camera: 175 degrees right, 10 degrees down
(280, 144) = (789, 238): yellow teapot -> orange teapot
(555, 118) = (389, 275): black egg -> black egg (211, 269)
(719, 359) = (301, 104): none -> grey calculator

--

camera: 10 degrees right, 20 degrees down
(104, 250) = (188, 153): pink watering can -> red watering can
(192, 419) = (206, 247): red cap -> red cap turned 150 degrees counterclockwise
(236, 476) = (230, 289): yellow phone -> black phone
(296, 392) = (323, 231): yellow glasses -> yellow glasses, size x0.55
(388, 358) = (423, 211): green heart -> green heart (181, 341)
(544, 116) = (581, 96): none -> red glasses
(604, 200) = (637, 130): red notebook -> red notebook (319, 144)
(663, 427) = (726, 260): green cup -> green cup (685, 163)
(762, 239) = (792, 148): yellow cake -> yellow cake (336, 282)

Exercise objective
Scan the entries above, and wherever a line holds the string "right", copy it.

Written answer
camera: 175 degrees right, 10 degrees down
camera: 10 degrees right, 20 degrees down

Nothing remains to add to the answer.